Exercise:
Output exactly the span of lines beginning with the one that holds "- orange_minukan <596,180,683,197>" and ending with the last line of the data below.

(Entries taken from a collection)
+===+
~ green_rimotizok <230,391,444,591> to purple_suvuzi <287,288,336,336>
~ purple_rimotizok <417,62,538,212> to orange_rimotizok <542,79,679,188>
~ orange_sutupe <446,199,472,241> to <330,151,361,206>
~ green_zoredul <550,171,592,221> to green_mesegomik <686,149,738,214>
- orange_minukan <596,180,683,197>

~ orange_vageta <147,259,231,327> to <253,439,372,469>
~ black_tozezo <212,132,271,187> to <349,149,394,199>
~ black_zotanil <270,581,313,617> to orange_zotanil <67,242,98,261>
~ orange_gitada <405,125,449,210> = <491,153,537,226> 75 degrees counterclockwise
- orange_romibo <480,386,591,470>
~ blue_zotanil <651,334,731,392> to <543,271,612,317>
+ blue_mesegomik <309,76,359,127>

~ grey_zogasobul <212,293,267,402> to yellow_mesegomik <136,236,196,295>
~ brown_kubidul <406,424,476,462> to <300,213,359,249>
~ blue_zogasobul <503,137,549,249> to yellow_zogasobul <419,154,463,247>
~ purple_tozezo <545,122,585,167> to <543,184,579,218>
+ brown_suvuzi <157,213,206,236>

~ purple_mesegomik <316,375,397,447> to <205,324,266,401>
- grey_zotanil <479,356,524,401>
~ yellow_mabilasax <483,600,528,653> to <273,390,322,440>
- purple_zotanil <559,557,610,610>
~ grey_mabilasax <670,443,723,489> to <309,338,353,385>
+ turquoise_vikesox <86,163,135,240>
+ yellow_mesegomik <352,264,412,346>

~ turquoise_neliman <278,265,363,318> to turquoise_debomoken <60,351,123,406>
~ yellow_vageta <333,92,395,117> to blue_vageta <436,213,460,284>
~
+===+
Response:
- orange_minukan <596,180,683,197>

~ orange_vageta <147,259,231,327> to <253,439,372,469>
~ black_tozezo <212,132,271,187> to <349,149,394,199>
~ black_zotanil <270,581,313,617> to orange_zotanil <67,242,98,261>
~ orange_gitada <405,125,449,210> = <491,153,537,226> 75 degrees counterclockwise
- orange_romibo <480,386,591,470>
~ blue_zotanil <651,334,731,392> to <543,271,612,317>
+ blue_mesegomik <309,76,359,127>

~ grey_zogasobul <212,293,267,402> to yellow_mesegomik <136,236,196,295>
~ brown_kubidul <406,424,476,462> to <300,213,359,249>
~ blue_zogasobul <503,137,549,249> to yellow_zogasobul <419,154,463,247>
~ purple_tozezo <545,122,585,167> to <543,184,579,218>
+ brown_suvuzi <157,213,206,236>

~ purple_mesegomik <316,375,397,447> to <205,324,266,401>
- grey_zotanil <479,356,524,401>
~ yellow_mabilasax <483,600,528,653> to <273,390,322,440>
- purple_zotanil <559,557,610,610>
~ grey_mabilasax <670,443,723,489> to <309,338,353,385>
+ turquoise_vikesox <86,163,135,240>
+ yellow_mesegomik <352,264,412,346>

~ turquoise_neliman <278,265,363,318> to turquoise_debomoken <60,351,123,406>
~ yellow_vageta <333,92,395,117> to blue_vageta <436,213,460,284>
~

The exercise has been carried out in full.